Pull out each line of the items that contains the word "this", and copy those lines in the order they appear.
*** DATA SUPPLIED ***
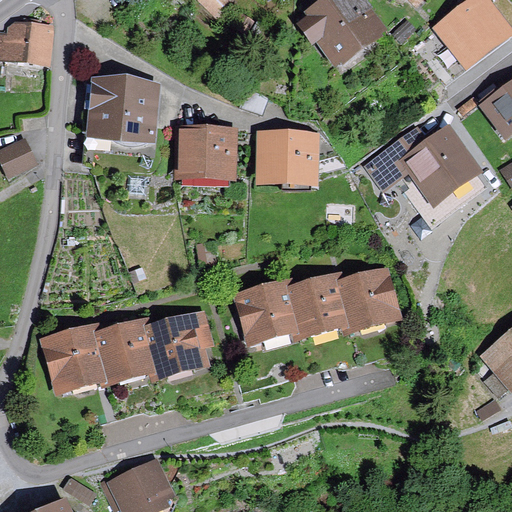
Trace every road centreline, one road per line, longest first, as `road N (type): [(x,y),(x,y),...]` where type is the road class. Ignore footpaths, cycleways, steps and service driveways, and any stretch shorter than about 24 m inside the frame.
road 1 (residential): [(0,466),(32,477),(392,375)]
road 2 (residential): [(57,0),(64,26),(44,235),(0,389)]
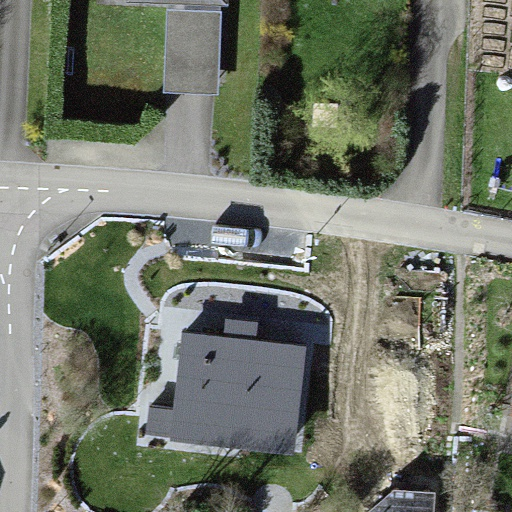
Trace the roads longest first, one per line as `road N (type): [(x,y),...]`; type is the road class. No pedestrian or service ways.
road 1 (residential): [(13,182),(274,200),(511,241)]
road 2 (residential): [(4,511),(13,182)]
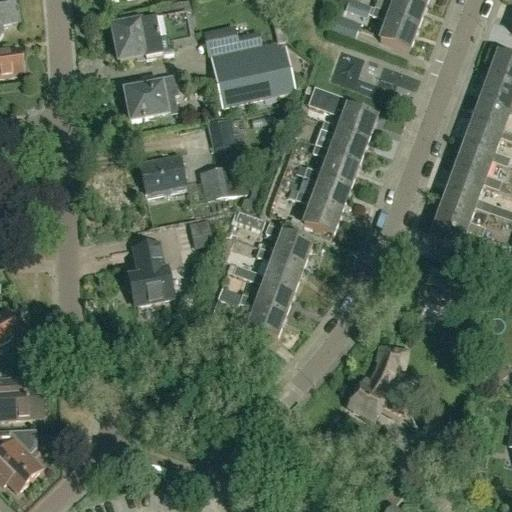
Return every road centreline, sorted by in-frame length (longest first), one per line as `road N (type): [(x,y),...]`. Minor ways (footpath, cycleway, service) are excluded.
road 1 (residential): [(106,448),(170,474),(228,465),(339,338),(356,314),(476,0)]
road 2 (residential): [(106,448),(104,411),(73,329),(68,266)]
road 3 (residential): [(68,266),(62,122)]
road 4 (residential): [(62,122),(55,0)]
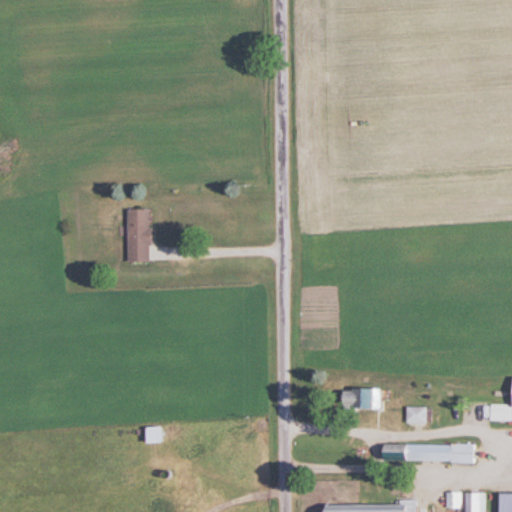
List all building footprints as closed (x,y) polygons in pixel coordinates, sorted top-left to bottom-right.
[(132,209),(132,262),(156,262),(156,209),(132,209)] [(387,386),(378,387),(378,406),(388,406),(387,386)] [(511,402),(466,402),(466,418),(511,418),(511,402)] [(433,405),(411,405),(411,422),(433,422),(433,405)] [(170,442),(169,425),(153,426),(154,442),(170,442)] [(480,461),(480,443),(391,442),(391,460),(480,461)] [(464,511),(486,511),(487,491),(450,491),(450,508),(465,508),(464,511)] [(334,502),(333,511),(423,511),(424,502),(334,502)]
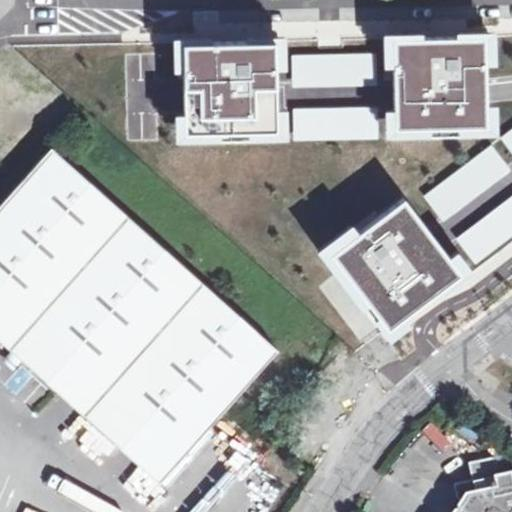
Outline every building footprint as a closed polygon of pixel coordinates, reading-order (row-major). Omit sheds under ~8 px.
[(391,38),(392,54),(394,137),(394,138),(485,136),(482,36),(436,37),(391,38)] [(226,41),(181,43),(183,143),(275,141),(275,140),(273,56),(272,41),(226,41)] [(375,56),(291,58),(291,83),(375,81),(375,56)] [(375,112),(291,113),(292,138),(376,136),(375,112)] [(511,131),(501,140),(511,153),(511,131)] [(491,147),(424,198),(440,218),(507,167),(491,147)] [(277,353),(48,149),(0,202),(0,345),(63,402),(158,487),(219,418),(277,353)] [(402,198),(329,253),(386,328),(458,273),(402,198)] [(511,200),(457,242),(473,262),(511,231),(511,200)] [(430,423),(421,432),(441,451),(449,443),(430,423)] [(511,511),(511,474),(498,476),(493,459),(470,462),(474,480),(455,485),(459,498),(466,502),(462,508),(463,511),(460,511),(459,511),(511,511)]
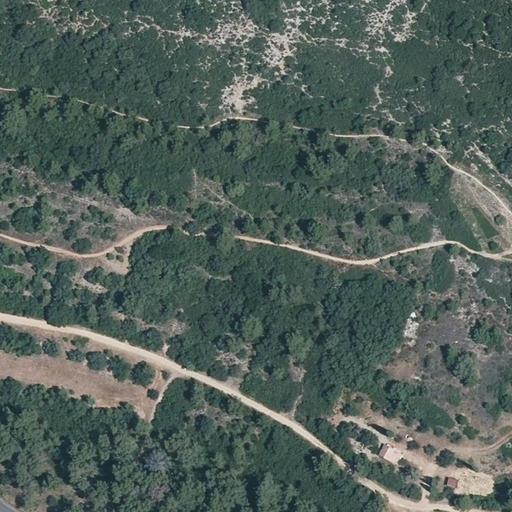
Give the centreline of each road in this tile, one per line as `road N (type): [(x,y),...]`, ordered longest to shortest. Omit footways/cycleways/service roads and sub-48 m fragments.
road 1 (track): [(0,235),(86,256),(166,226),(362,263),(436,242),(511,253)]
road 2 (track): [(0,317),(111,341),(198,379),(281,421),(405,508),(469,511)]
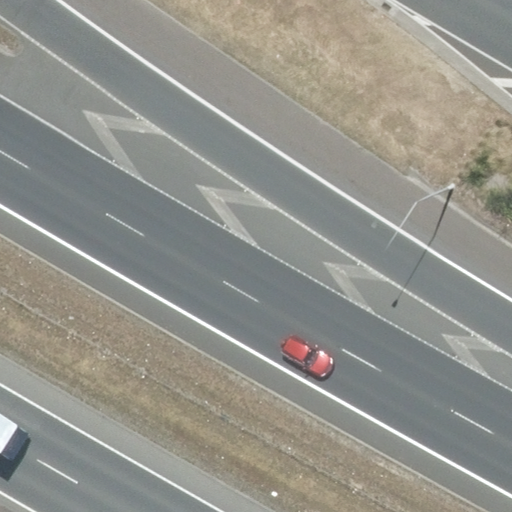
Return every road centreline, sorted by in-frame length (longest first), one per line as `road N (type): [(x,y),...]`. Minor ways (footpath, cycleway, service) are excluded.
road 1 (motorway): [(16,0),(511,320)]
road 2 (motorway): [(0,166),(142,254),(511,455)]
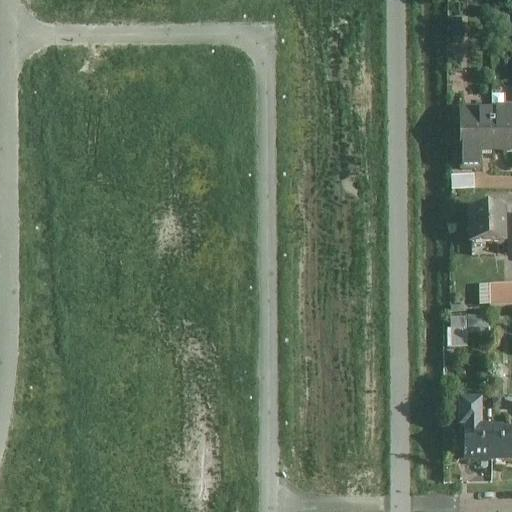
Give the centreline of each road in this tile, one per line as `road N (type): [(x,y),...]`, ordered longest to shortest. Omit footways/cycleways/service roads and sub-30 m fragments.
road 1 (residential): [(3,37),(228,39),(255,50),(265,75),(273,511)]
road 2 (residential): [(3,37),(10,144),(0,389)]
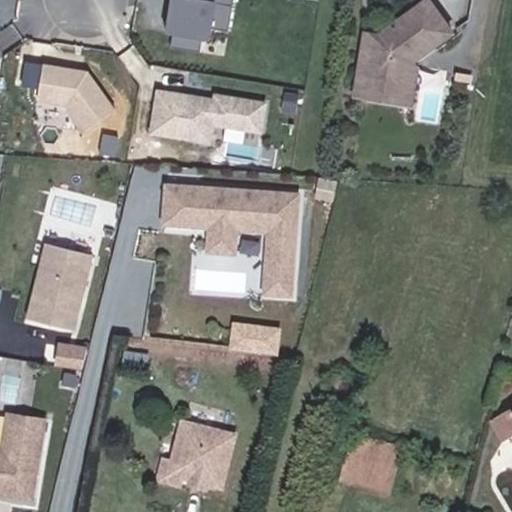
***
[SOLUTION BELOW]
Give the centreline of each road in this tile, one per line as `road N (type): [(x,y),...]`, ordered longest to shortest. Omit footways/cycleways/service roads and sub-48 m fragments.
Give the centreline of each road in this tile, one per line as `road N (type): [(x,y),...]`, ordered longest to shortest. Omit footways/cycleways/service roads and sub-30 m fragments.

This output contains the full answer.